* [What the task requires]: Please revise the rows below by replacing every "highlighted" with "marked" and keeping all other text unchanged. Leave the pictures out of your answer.

* [Record excerpts]:
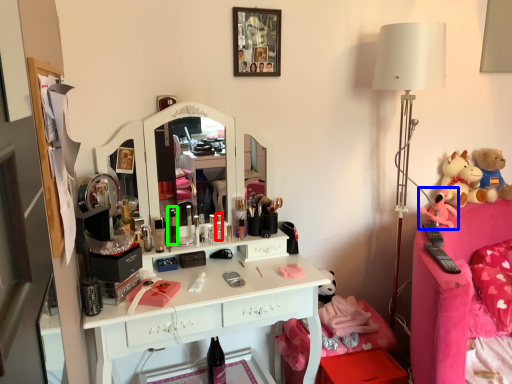
Question: Considering the real-world distances, which object is farthest from toiletry (highlighted by a red box)? toy (highlighted by a blue box) or toiletry (highlighted by a green box)?

Choices:
 (A) toy
 (B) toiletry

Answer: (A)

* [Completed exercise]:
Question: Considering the real-world distances, which object is farthest from toiletry (marked by a red box)? toy (marked by a blue box) or toiletry (marked by a green box)?

Choices:
 (A) toy
 (B) toiletry

Answer: (A)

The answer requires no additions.